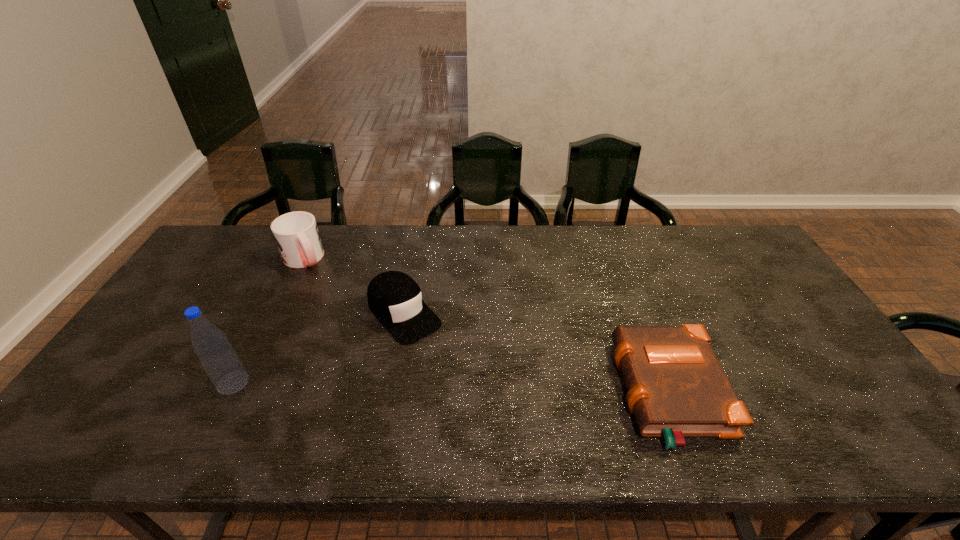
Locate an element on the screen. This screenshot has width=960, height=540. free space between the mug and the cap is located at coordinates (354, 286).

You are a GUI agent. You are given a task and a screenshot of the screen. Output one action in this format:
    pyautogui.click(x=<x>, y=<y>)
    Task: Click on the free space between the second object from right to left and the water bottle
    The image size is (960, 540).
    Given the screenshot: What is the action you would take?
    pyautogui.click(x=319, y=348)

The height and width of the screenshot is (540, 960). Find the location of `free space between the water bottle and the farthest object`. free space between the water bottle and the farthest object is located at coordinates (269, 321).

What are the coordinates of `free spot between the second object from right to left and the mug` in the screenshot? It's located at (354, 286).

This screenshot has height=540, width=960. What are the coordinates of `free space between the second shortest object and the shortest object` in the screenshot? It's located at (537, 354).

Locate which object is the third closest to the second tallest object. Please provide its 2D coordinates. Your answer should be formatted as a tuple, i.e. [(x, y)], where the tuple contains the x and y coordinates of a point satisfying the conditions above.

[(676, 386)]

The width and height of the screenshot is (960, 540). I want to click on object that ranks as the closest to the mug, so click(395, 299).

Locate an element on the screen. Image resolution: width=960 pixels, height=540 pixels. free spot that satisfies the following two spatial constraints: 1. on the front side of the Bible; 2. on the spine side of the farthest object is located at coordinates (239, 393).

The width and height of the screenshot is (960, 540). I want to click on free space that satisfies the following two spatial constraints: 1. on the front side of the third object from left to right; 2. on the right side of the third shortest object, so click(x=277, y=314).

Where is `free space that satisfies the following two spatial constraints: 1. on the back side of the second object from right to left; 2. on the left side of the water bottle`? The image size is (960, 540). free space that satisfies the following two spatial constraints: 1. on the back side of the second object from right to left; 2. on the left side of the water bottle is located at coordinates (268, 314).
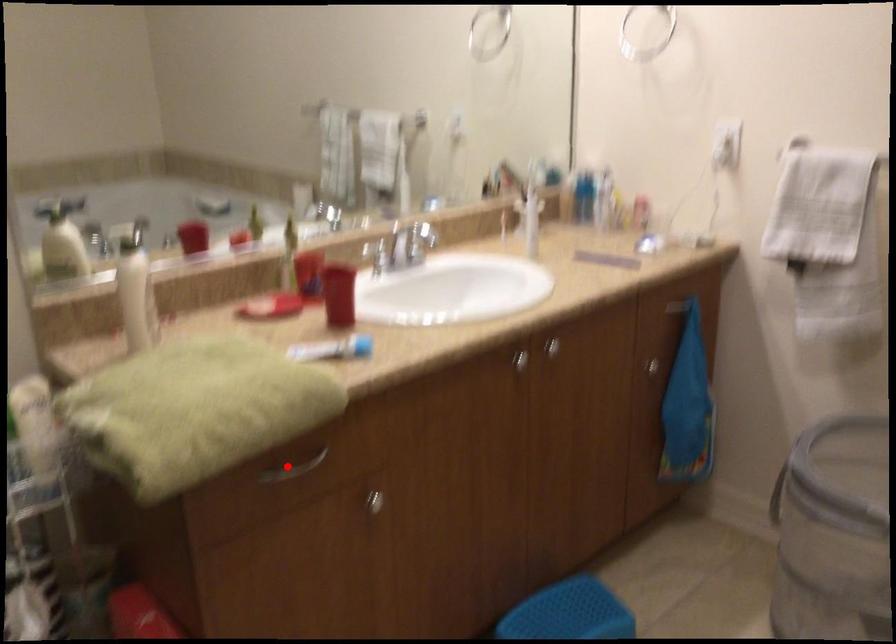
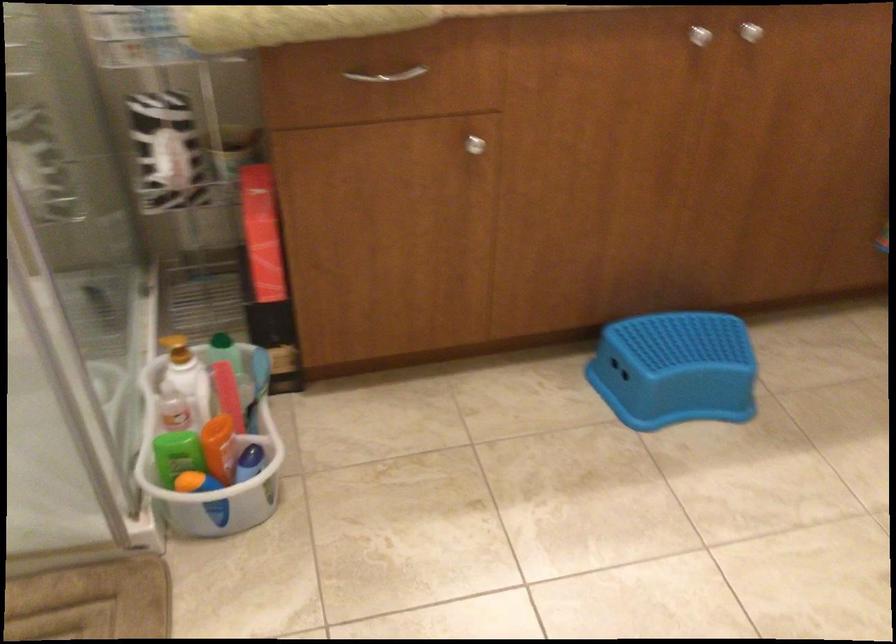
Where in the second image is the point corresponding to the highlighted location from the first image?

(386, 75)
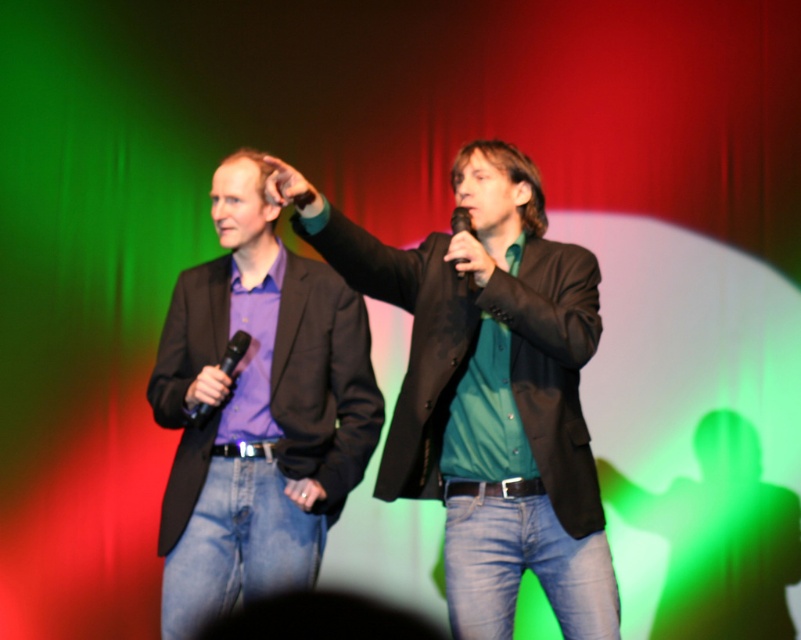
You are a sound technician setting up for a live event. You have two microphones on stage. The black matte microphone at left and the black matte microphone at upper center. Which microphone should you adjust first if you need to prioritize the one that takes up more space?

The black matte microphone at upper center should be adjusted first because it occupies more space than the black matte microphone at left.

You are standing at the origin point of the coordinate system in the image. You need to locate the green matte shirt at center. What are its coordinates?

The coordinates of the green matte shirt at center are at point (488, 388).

---

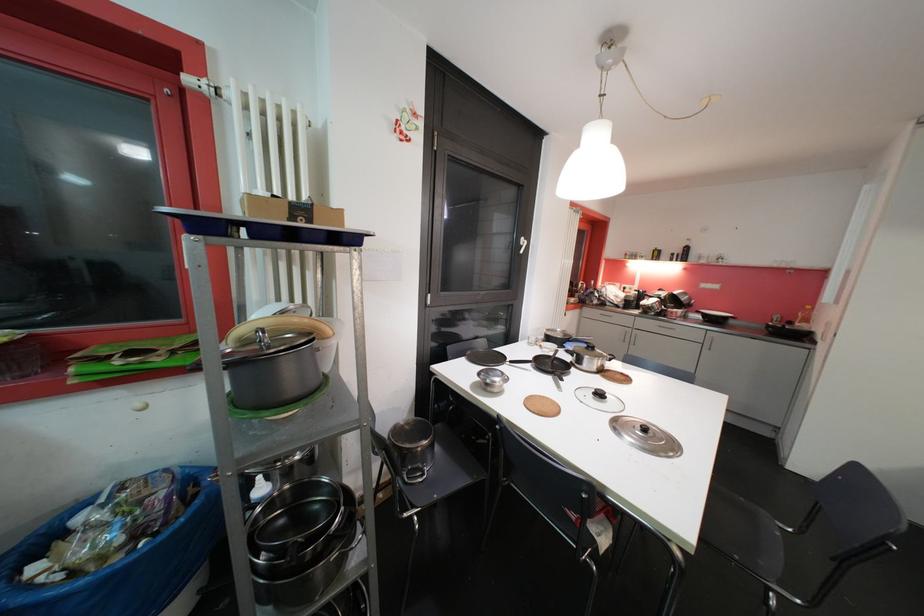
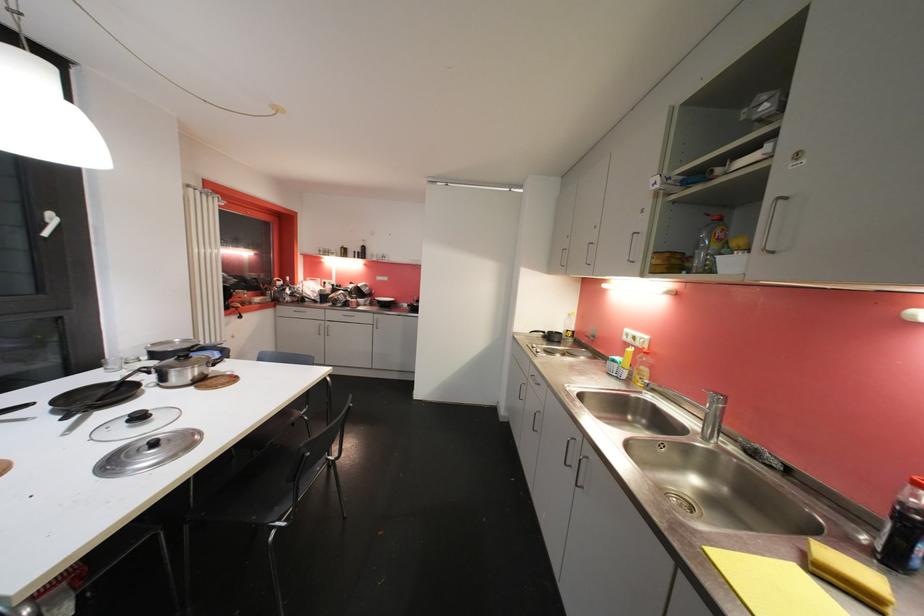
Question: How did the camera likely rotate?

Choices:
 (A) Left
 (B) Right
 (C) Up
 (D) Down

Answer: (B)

How to complete this task:
Would you render the data as a numbered list, starting at the line that contains "coordinates (268, 314)." and ending at the line that contains "You are standing", with blank lines and the pictures left out?

Response to the task:
1. Where is `free space that satisfies the following two spatial constraints: 1. on the back side of the second object from right to left; 2. on the left side of the water bottle`? The image size is (960, 540). free space that satisfies the following two spatial constraints: 1. on the back side of the second object from right to left; 2. on the left side of the water bottle is located at coordinates (268, 314).
2. Where in the second image is the point corresponding to the highlighted location from the first image?
3. (386, 75)
4. You are a sound technician setting up for a live event. You have two microphones on stage. The black matte microphone at left and the black matte microphone at upper center. Which microphone should you adjust first if you need to prioritize the one that takes up more space?
5. The black matte microphone at upper center should be adjusted first because it occupies more space than the black matte microphone at left.
6. You are standing at the origin point of the coordinate system in the image. You need to locate the green matte shirt at center. What are its coordinates?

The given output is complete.